━━━ Exercise inputs ━━━

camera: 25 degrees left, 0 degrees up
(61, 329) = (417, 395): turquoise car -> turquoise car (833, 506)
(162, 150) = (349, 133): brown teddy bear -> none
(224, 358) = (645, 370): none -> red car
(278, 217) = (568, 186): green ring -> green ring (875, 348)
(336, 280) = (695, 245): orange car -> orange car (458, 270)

━━━

*Task description:* Each entry is to be retyped precisely as it stands.

*Final answer:*
camera: 25 degrees left, 0 degrees up
(61, 329) = (417, 395): turquoise car -> turquoise car (833, 506)
(162, 150) = (349, 133): brown teddy bear -> none
(224, 358) = (645, 370): none -> red car
(278, 217) = (568, 186): green ring -> green ring (875, 348)
(336, 280) = (695, 245): orange car -> orange car (458, 270)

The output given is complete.